What to do: Each line from the one containing "purple ruler: 5 -> 2" to the end of the listing below should be output exactly; no other line is wanted.

Data to use:

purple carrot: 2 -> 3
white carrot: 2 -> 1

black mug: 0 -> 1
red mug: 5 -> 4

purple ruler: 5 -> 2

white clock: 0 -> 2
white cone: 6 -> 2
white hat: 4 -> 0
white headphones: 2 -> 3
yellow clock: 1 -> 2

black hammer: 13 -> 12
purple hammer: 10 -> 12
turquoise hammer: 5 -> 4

Task answer:
purple ruler: 5 -> 2

white clock: 0 -> 2
white cone: 6 -> 2
white hat: 4 -> 0
white headphones: 2 -> 3
yellow clock: 1 -> 2

black hammer: 13 -> 12
purple hammer: 10 -> 12
turquoise hammer: 5 -> 4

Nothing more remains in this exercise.